Records for this exercise ▸
** begin **
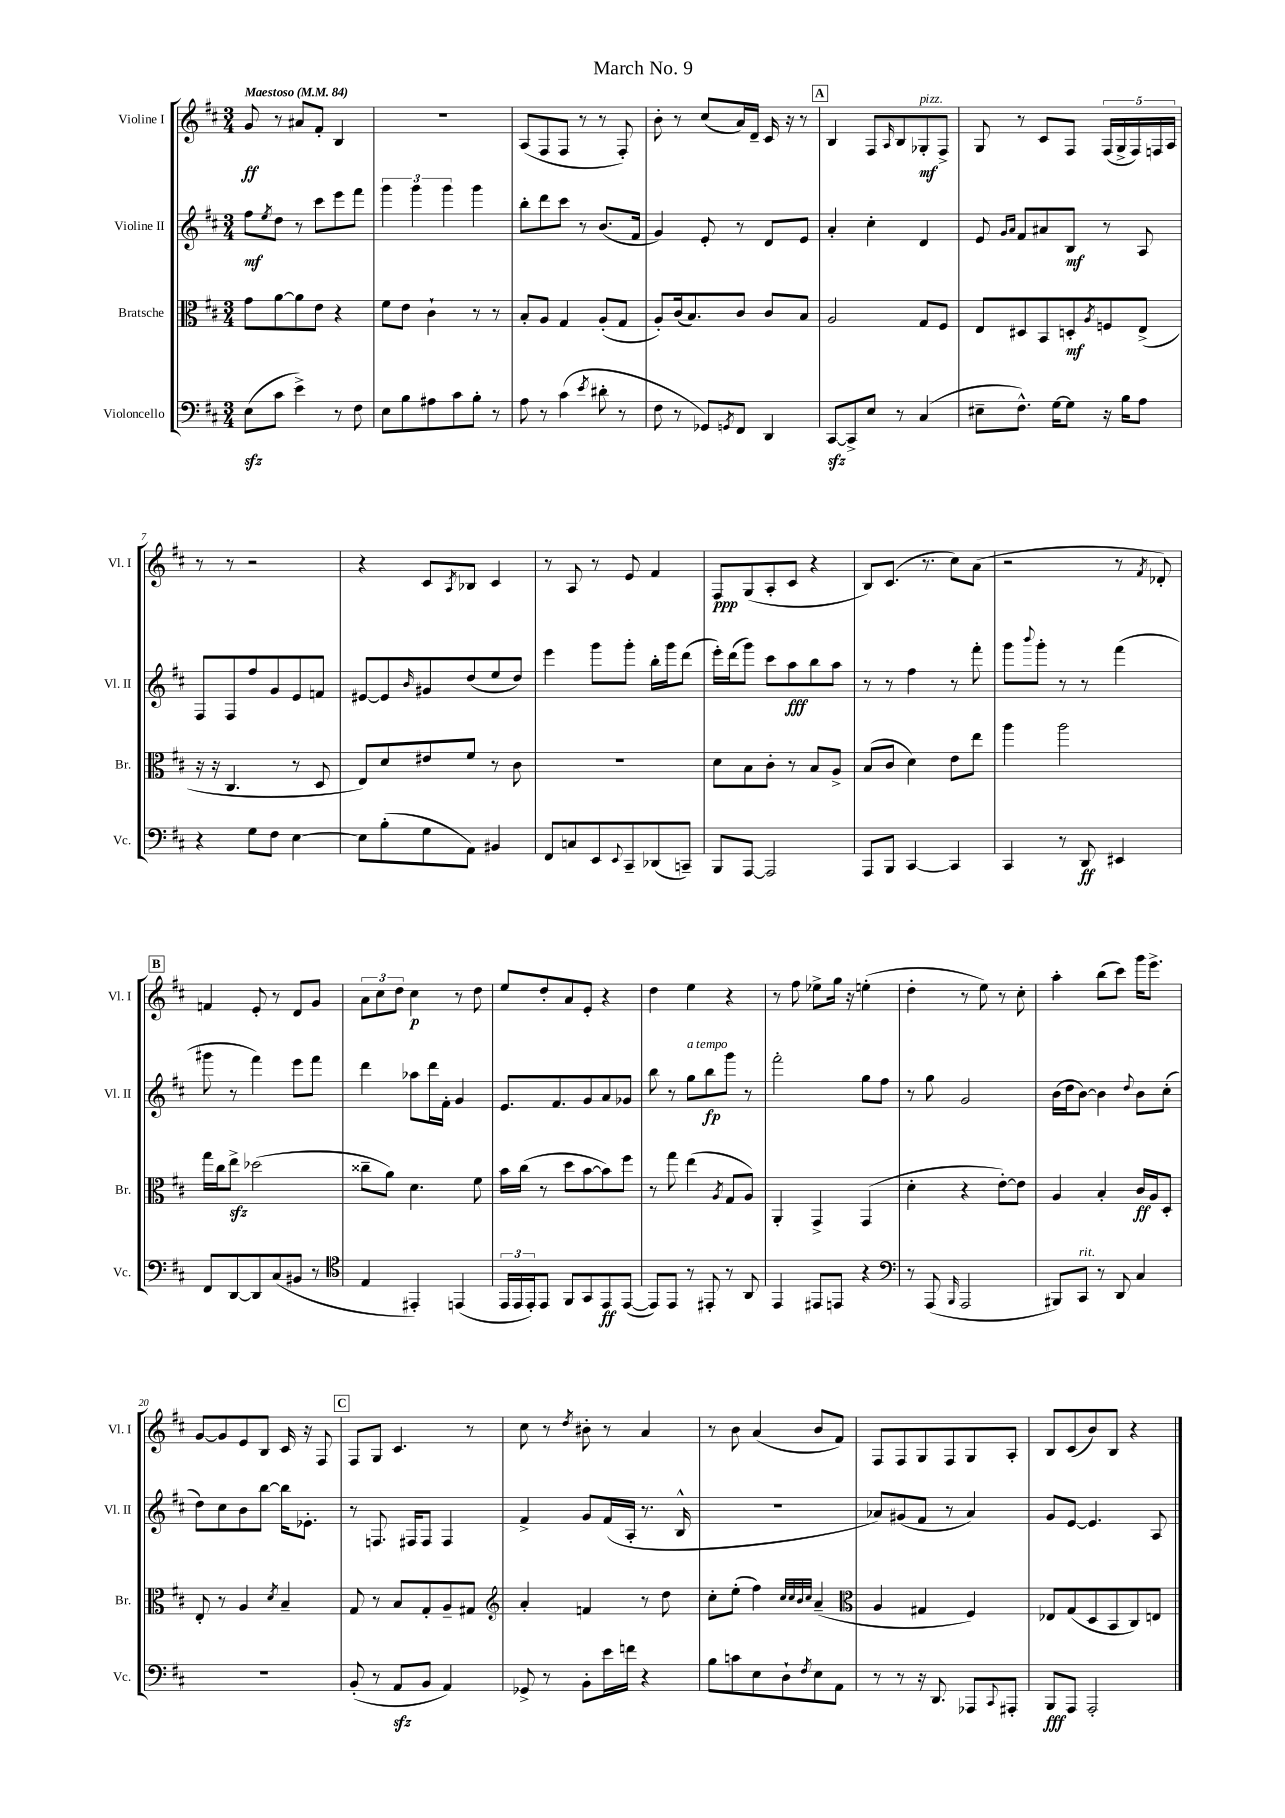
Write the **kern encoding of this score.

**kern	**kern	**kern	**kern
*staff4	*staff3	*staff2	*staff1
*clefF4	*clefC3	*clefG2	*clefG2
*k[f#c#]	*k[f#c#]	*k[f#c#]	*k[f#c#]
*M3/4	*M3/4	*M3/4	*M3/4
*MM84	*MM84	*MM84	*MM84
(8E	8g	8ff#	8g
.	.	8qee	.
8c#	[8a	8dd	8r
4e^)	8a]	8r	8a#
.	8e	8ccc#	8f#'
8r	4r	8eee	4B
8F#	.	8fff#	.
=	=	=	=
8E	8f#	6ggg	2.r
8B	8e	.	.
.	.	6ggg	.
8A#	4c#`	.	.
.	.	6ggg	.
8c#	.	.	.
8B'	8r	4ggg	.
8r	8r	.	.
=	=	=	=
8A	8B'	8bb'	(8A
8r	8A	8ddd	8F#
(4c#	4G	8ccc#	8F#
.	.	8r	8r
8qe	.	.	.
8d#'	(8A'	(8.b	8r
8r	8G	.	8F#')
.	.	16f#	.
=	=	=	=
8F#	8A')	4g)	8b'
8r	(16c#	.	8r
.	8.B)	.	.
8GG-)	.	8e'	(8cc#
8qGG	.	.	.
8FF#	8c#	8r	16a)
.	.	.	16d~
4DD	8c#	8d	16c#
.	.	.	16r
.	8B	8e	8r
=	=	=	=
[8CC#	2A	4a'	4B
8CC#^]	.	.	.
8E	.	4cc#'	8F#
.	.	.	16qqA
8r	.	.	8B
(4C#	8G	4d	8G-'
.	8F#	.	8F#^
=	=	=	=
8E#~	8E	8e	8G
.	.	16qqg	.
.	.	16qqa	.
8.F#^^)	8D#	8f#	8r
.	8BB	8a#	8c#
[16G	.	.	.
8G]	8D'	8B	8F#
.	8qA	.	.
16r	8F	8r	(20F#
.	.	.	20G^
16B	.	.	.
.	.	.	20F#)
8A	(8E^	8A	.
.	.	.	20F
.	.	.	20A
=	=	=	=
4r	16r	8F#	8r
.	16r	.	.
.	4.C#	8F#	8r
8G	.	8ff#	2r
8F#	.	8g	.
[4E	8r	8e	.
.	8D	8f	.
=	=	=	=
8E]	8E)	[8e#	4r
(8B'	8d	8e#]	.
.	.	16qqb	.
8G	8e#	8g#	8c#
.	.	.	8qA
8AA)	8f#	(8dd	8B-
4BB#	8r	8ee	4c#
.	8c#	8dd)	.
=	=	=	=
8FF#	2.r	4eee	8r
8C	.	.	8A
8EE	.	8ggg	8r
8qqEE	.	.	.
8CC#~	.	8ggg'	8e
(8DD-	.	16bb'	4f#
.	.	16ggg	.
8CC~)	.	(8ddd	.
=	=	=	=
8BBB	8d	16eee')	8F#
.	.	(16ddd	.
[8AAA	8B	8ggg)	(8G
2AAA]	8c#'	8ccc#	8A'
.	8r	8aa	8c#
.	8B	8bb	4r
.	8A^	8aa	.
=	=	=	=
8AAA	(8B	8r	8B)
8BBB	8c#	8r	(8.c#
[4CC#	4d)	4ff#	.
.	.	.	8.r
4CC#]	8e	8r	8cc#)
.	8ee	8fff#'	(8a
=	=	=	=
4CC#	4aa	8ggg	2r
.	.	8qqbbb	.
.	.	8ggg'	.
8r	2aa	8r	.
8DD	.	8r	.
4EE#	.	(4fff#	8r
.	.	.	8qf#
.	.	.	8d-')
=	=	=	=
8FF#	16gg	8ggg#	4f
.	16cc#	.	.
[8DD	8ee^	8r	.
8DD]	(2dd-	4fff#)	8e'
(8C#	.	.	8r
8BB#	.	8eee	8d
8r	.	8fff#	8g
=	=	=	=
*clefC4	*	*	*
4E	8cc##~	4ddd	12a
.	.	.	12cc#
.	8a)	.	.
.	.	.	12dd
4EE#')	4.d	8aa-	4cc#
.	.	16ddd	.
.	.	16f#'	.
(4EE	.	4g	8r
.	8f#	.	8dd
=	=	=	=
24EE	16b	8.e	8ee
24EE	.	.	.
.	(16cc#	.	.
24EE')	.	.	.
8EE	8r	.	8dd'
.	.	8.f#	.
8FF#	8dd	.	8a
8GG	[8b	8g	8e'
8EE	8b])	8a	4r
([8EE	8ff#	8g-	.
=	=	=	=
8EE])	8r	8bb	4dd
8EE	8gg	8r	.
8r	(4ee	8gg	4ee
8EE#'	.	8bb	.
.	8qA	.	.
8r	8G	8ggg	4r
8AA	8A)	8r	.
=	=	=	=
4EE	4AA'	2fff#'	8r
.	.	.	8ff#
8EE#	4GG^	.	8ee-^
8EE	.	.	16gg
.	.	.	16r
4r	(4GG	8gg	(4ee'
.	.	8ff#	.
=	=	=	=
*clefF4	*	*	*
8r	4d'	8r	4dd'
(8AAA	.	8gg	.
16qqBBB	.	.	.
2AAA	4r	2g	8r
.	.	.	8ee)
.	[8e')	.	8r
.	8e]	.	8cc#'
=	=	=	=
8BBB#)	4A	(16b	4aa'
.	.	16dd	.
8CC#	.	[8b)	.
8r	4B'	4b]	(8bb
8DD	.	.	8ccc#)
.	.	8qqdd	.
4C#	16c#	8b	16ggg
.	16A	.	8.eee^
.	8D'	(8cc#'	.
=	=	=	=
2.r	8E'	8dd)	[8g
.	8r	8cc#	8g]
.	4A	8b	8e
.	.	[8bb	8B
.	8qd	.	.
.	4B~	16bb]	16c#
.	.	8.e-'	16r
.	.	.	8F#
=	=	=	=
(8BB'	8G	8r	8F#
8r	8r	8.F	8G
8AA	8B	.	4.c#
.	.	16F#	.
8BB	8G'	8F#	.
4AA)	8A~	4F#	.
.	8G#	.	8r
=	=	=	=
*	*clefG2	*	*
8GG-^	4a'	4f#^	8cc#
8r	.	.	8r
.	.	.	8qdd
8BB'	4f	8g	8b#'
16e	.	(16f#	8r
16f	.	16A'	.
4r	8r	8.r	4a
.	8dd	.	.
.	.	16B^^	.
=	=	=	=
8B	8cc#'	2.r	8r
8c	(8ee'	.	8b
8E	4ff#)	.	(4a
8D`	.	.	.
.	32qqcc#	.	.
.	32qqcc#	.	.
.	32qqb	.	.
8qF#	32qqcc#	.	.
8E	(4a~	.	8b
8AA	.	.	8f#)
=	=	=	=
*	*clefC3	*	*
8r	4A	8a-)	8F#
8r	.	(8g#	8F#
16r	4G#	8f#	8G
8.DD	.	.	.
.	.	8r	8F#
8AAA-	4F#)	4a-)	8G
8qqCC#	.	.	.
8AAA#'	.	.	8A'
=	=	=	=
8BBB	8E-	8g	8B
8AAA	(8G	[8e	(8c#
2AAA'	8D	4.e]	8b)
.	8BB	.	8B
.	8C#)	.	4r
.	8E	8A	.
==	==	==	==
*-	*-	*-	*-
** end **
Request ▸ Please pick out and copy every line of the data above that contains the string "kern". Case counts.

Task answer ▸
Write the **kern encoding of this score.
**kern	**kern	**kern	**kern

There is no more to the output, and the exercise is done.